== What you will do ==
Of all the entries below, only the lines from the one with "white 3x3 slope" up to and including the one with "none -> brown 1x2 tile [190,392,305,459]" are to be duplicated exactly.

== Data excerpts ==
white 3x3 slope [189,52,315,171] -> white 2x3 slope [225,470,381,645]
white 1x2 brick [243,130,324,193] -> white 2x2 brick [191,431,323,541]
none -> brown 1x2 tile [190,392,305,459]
--
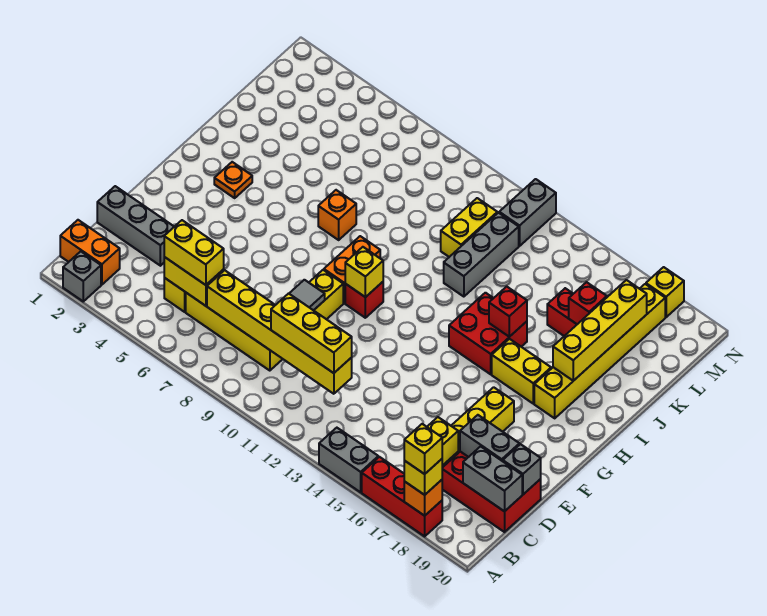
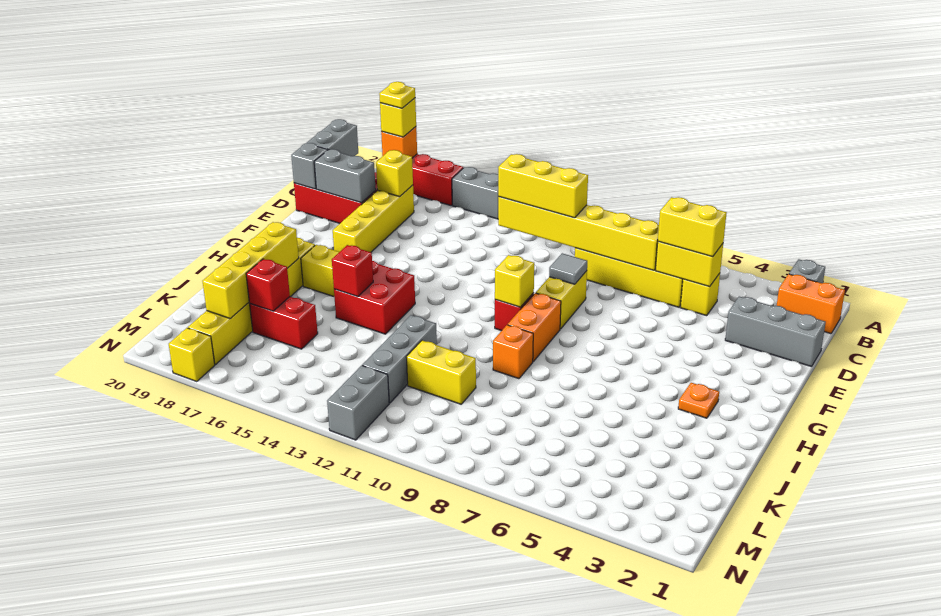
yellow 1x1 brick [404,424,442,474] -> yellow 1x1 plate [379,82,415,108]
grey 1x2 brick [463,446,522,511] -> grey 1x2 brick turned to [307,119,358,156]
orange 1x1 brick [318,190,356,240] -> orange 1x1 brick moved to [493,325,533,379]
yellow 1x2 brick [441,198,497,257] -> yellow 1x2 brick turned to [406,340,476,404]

== Response to this task ==
white 3x3 slope [189,52,315,171] -> white 2x3 slope [225,470,381,645]
white 1x2 brick [243,130,324,193] -> white 2x2 brick [191,431,323,541]
none -> brown 1x2 tile [190,392,305,459]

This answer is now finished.